*Description of the task:* Retype the material word for word.

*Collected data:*

⟨

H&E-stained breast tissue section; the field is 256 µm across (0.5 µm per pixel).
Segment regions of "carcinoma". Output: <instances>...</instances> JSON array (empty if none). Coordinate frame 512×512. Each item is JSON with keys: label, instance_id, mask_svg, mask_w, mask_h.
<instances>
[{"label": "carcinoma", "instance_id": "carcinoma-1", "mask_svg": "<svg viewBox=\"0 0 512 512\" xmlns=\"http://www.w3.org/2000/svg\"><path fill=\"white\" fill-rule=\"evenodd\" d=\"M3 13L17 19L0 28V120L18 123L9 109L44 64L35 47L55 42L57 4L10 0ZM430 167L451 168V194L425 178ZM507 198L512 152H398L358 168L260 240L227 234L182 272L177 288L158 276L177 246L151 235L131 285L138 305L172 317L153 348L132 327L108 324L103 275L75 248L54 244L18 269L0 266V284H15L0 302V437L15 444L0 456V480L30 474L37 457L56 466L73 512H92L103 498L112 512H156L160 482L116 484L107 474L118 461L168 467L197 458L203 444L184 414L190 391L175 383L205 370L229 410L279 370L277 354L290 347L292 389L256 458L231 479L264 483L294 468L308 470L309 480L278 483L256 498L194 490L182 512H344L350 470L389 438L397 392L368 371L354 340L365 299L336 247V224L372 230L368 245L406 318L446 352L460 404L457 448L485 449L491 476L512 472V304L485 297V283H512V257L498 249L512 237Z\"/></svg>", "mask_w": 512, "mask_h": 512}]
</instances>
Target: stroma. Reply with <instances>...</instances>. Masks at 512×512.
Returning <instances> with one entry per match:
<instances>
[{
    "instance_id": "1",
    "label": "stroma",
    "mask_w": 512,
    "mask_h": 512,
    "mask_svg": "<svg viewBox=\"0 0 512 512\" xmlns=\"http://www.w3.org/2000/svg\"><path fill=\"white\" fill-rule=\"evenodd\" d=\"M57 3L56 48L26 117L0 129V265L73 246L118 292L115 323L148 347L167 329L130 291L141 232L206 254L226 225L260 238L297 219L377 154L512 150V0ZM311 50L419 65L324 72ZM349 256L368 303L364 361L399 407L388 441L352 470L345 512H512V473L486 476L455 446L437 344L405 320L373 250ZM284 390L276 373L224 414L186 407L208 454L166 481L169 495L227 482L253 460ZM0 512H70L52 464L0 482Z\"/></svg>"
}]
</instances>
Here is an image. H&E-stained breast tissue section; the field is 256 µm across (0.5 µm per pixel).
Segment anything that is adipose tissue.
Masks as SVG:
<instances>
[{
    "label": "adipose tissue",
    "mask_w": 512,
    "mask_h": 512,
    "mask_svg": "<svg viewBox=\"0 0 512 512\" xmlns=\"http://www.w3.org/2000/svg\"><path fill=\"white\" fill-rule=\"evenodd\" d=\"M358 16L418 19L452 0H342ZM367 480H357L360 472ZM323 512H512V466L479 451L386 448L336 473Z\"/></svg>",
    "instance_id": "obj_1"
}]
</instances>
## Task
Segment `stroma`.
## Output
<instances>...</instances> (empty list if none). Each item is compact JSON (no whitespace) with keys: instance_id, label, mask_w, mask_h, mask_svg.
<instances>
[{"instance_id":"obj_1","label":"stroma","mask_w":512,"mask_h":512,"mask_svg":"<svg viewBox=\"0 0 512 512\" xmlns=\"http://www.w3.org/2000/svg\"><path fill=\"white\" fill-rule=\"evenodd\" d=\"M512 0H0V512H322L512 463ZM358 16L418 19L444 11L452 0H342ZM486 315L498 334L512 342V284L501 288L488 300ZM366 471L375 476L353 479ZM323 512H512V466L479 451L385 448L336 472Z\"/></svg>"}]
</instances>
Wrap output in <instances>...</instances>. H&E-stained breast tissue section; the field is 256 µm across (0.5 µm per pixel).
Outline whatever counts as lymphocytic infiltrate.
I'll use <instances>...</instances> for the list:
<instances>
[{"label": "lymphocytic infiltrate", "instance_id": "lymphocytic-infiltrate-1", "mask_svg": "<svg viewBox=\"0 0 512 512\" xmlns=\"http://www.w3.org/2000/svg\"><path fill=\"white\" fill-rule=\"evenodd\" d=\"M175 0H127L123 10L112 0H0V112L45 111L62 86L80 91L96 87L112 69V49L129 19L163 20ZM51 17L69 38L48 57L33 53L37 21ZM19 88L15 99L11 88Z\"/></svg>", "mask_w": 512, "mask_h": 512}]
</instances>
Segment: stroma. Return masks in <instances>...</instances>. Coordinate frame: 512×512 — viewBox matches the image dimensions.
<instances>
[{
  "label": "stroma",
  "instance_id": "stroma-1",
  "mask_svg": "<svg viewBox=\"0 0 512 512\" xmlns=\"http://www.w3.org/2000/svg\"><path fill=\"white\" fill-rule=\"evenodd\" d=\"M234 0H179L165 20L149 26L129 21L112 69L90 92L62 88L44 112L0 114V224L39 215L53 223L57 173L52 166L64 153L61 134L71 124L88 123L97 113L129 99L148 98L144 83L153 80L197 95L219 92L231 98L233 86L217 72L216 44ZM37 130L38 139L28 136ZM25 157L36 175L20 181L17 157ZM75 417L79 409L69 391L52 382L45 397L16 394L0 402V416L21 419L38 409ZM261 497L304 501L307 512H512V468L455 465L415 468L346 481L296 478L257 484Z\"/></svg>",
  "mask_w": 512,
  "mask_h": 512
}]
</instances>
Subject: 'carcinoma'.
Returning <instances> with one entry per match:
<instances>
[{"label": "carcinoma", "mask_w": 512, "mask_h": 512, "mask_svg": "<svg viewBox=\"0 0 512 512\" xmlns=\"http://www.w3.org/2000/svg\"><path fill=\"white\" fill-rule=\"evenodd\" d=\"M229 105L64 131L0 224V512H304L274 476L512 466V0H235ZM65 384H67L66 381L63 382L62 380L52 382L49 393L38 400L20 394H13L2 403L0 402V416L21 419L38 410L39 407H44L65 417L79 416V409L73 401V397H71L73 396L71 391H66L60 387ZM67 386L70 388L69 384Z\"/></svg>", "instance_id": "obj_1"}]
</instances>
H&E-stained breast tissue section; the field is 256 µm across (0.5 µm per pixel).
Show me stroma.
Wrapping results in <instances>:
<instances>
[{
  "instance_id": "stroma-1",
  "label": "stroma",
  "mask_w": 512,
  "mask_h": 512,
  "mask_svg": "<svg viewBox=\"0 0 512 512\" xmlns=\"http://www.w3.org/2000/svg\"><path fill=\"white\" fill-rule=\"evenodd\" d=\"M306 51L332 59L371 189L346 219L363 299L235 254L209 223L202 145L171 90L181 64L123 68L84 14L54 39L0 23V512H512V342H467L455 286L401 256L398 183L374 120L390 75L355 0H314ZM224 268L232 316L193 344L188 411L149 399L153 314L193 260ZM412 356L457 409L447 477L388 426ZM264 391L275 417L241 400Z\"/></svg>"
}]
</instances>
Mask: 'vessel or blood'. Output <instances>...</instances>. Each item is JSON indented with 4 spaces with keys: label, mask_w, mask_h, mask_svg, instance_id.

⟩

*Correct answer:*
H&E-stained breast tissue section; the field is 256 µm across (0.5 µm per pixel).
Segment regions of "carcinoma". Output: <instances>...</instances> JSON array (empty if none). Coordinate frame 512×512. Each item is JSON with keys: label, instance_id, mask_svg, mask_w, mask_h.
<instances>
[{"label": "carcinoma", "instance_id": "carcinoma-1", "mask_svg": "<svg viewBox=\"0 0 512 512\" xmlns=\"http://www.w3.org/2000/svg\"><path fill=\"white\" fill-rule=\"evenodd\" d=\"M3 13L17 19L0 28V120L18 123L9 109L44 64L35 47L55 42L57 4L10 0ZM430 167L451 168V194L425 178ZM507 198L512 152H398L358 168L260 240L227 234L182 272L177 288L158 276L177 246L151 235L131 285L138 305L172 317L153 348L132 327L108 324L103 275L75 248L54 244L18 269L0 266V284H15L0 302V437L15 444L0 456V480L30 474L37 457L56 466L73 512H92L103 498L112 512H156L160 482L116 484L107 474L118 461L168 467L197 458L203 444L184 414L190 391L175 383L205 370L229 410L279 370L277 354L290 347L292 389L256 458L231 479L264 483L294 468L308 470L309 480L278 483L256 498L194 490L182 512H344L350 470L389 438L397 392L368 371L354 340L365 299L336 247V224L372 230L368 245L406 318L446 352L460 404L457 448L485 449L491 476L512 472V304L485 297V283H512V257L498 249L512 237Z\"/></svg>", "mask_w": 512, "mask_h": 512}]
</instances>
Target: stroma. Reply with <instances>...</instances>. Masks at 512×512.
Returning <instances> with one entry per match:
<instances>
[{
    "instance_id": "1",
    "label": "stroma",
    "mask_w": 512,
    "mask_h": 512,
    "mask_svg": "<svg viewBox=\"0 0 512 512\" xmlns=\"http://www.w3.org/2000/svg\"><path fill=\"white\" fill-rule=\"evenodd\" d=\"M57 3L56 48L26 117L0 129V265L73 246L118 292L115 323L148 347L167 329L130 291L141 232L206 254L226 225L260 238L297 219L377 154L512 150V0ZM311 50L419 65L324 72ZM349 256L368 303L364 361L399 407L388 441L352 470L345 512H512V473L486 476L455 446L437 344L405 320L373 250ZM284 390L276 373L224 414L186 407L208 454L166 481L169 495L227 482L253 460ZM0 512H70L52 464L0 482Z\"/></svg>"
}]
</instances>
Here is an image. H&E-stained breast tissue section; the field is 256 µm across (0.5 µm per pixel).
Segment anything that is adipose tissue.
Masks as SVG:
<instances>
[{
    "label": "adipose tissue",
    "mask_w": 512,
    "mask_h": 512,
    "mask_svg": "<svg viewBox=\"0 0 512 512\" xmlns=\"http://www.w3.org/2000/svg\"><path fill=\"white\" fill-rule=\"evenodd\" d=\"M358 16L418 19L452 0H342ZM367 480H357L360 472ZM323 512H512V466L479 451L386 448L336 473Z\"/></svg>",
    "instance_id": "obj_1"
}]
</instances>
## Task
Segment `stroma`.
## Output
<instances>...</instances> (empty list if none). Each item is compact JSON (no whitespace) with keys: instance_id, label, mask_w, mask_h, mask_svg.
<instances>
[{"instance_id":"obj_1","label":"stroma","mask_w":512,"mask_h":512,"mask_svg":"<svg viewBox=\"0 0 512 512\" xmlns=\"http://www.w3.org/2000/svg\"><path fill=\"white\" fill-rule=\"evenodd\" d=\"M512 0H0V512H322L512 463ZM358 16L418 19L444 11L452 0H342ZM486 315L498 334L512 342V284L501 288L488 300ZM366 471L375 476L353 479ZM323 512H512V466L479 451L385 448L336 472Z\"/></svg>"}]
</instances>
Wrap output in <instances>...</instances>. H&E-stained breast tissue section; the field is 256 µm across (0.5 µm per pixel).
Outline whatever counts as lymphocytic infiltrate.
I'll use <instances>...</instances> for the list:
<instances>
[{"label": "lymphocytic infiltrate", "instance_id": "lymphocytic-infiltrate-1", "mask_svg": "<svg viewBox=\"0 0 512 512\" xmlns=\"http://www.w3.org/2000/svg\"><path fill=\"white\" fill-rule=\"evenodd\" d=\"M175 0H127L123 10L112 0H0V112L45 111L62 86L80 91L96 87L112 69V49L129 19L163 20ZM51 17L69 38L48 57L33 53L37 21ZM19 88L15 99L11 88Z\"/></svg>", "mask_w": 512, "mask_h": 512}]
</instances>
Segment: stroma. Return masks in <instances>...</instances>. Coordinate frame: 512×512 — viewBox matches the image dimensions.
<instances>
[{
  "label": "stroma",
  "instance_id": "stroma-1",
  "mask_svg": "<svg viewBox=\"0 0 512 512\" xmlns=\"http://www.w3.org/2000/svg\"><path fill=\"white\" fill-rule=\"evenodd\" d=\"M234 0H179L165 20L149 26L129 21L112 69L90 92L62 88L44 112L0 114V224L39 215L53 223L57 173L52 166L64 153L61 134L71 124L88 123L97 113L129 99L148 98L144 83L153 80L197 95L219 92L231 98L233 86L217 72L216 44ZM37 130L38 139L28 136ZM25 157L36 175L20 181L17 157ZM75 417L79 409L69 391L52 382L45 397L16 394L0 402V416L21 419L38 409ZM261 497L304 501L307 512H512V468L455 465L415 468L346 481L296 478L257 484Z\"/></svg>",
  "mask_w": 512,
  "mask_h": 512
}]
</instances>
Subject: 'carcinoma'.
Returning <instances> with one entry per match:
<instances>
[{"label": "carcinoma", "mask_w": 512, "mask_h": 512, "mask_svg": "<svg viewBox=\"0 0 512 512\" xmlns=\"http://www.w3.org/2000/svg\"><path fill=\"white\" fill-rule=\"evenodd\" d=\"M229 105L64 131L0 224V512H304L274 476L512 466V0H235ZM65 384H67L66 381L63 382L62 380L52 382L49 393L38 400L20 394H13L2 403L0 402V416L21 419L38 410L39 407H44L65 417L79 416V409L73 401V397H71L73 396L71 391H66L60 387ZM67 386L70 388L69 384Z\"/></svg>", "instance_id": "obj_1"}]
</instances>
H&E-stained breast tissue section; the field is 256 µm across (0.5 µm per pixel).
Show me stroma.
Wrapping results in <instances>:
<instances>
[{
  "instance_id": "stroma-1",
  "label": "stroma",
  "mask_w": 512,
  "mask_h": 512,
  "mask_svg": "<svg viewBox=\"0 0 512 512\" xmlns=\"http://www.w3.org/2000/svg\"><path fill=\"white\" fill-rule=\"evenodd\" d=\"M306 51L332 59L371 189L346 219L363 299L235 254L209 223L202 145L171 90L181 64L123 68L84 14L54 39L0 23V512H512V342H467L455 286L401 256L398 183L374 120L390 75L355 0H314ZM224 268L232 316L193 344L188 411L149 399L153 314L193 260ZM412 356L457 409L447 477L388 426ZM264 391L275 417L241 400Z\"/></svg>"
}]
</instances>
Mask: 'vessel or blood'. Output <instances>...</instances>. Each item is JSON indented with 4 spaces with keys: label, mask_w, mask_h, mask_svg, instance_id.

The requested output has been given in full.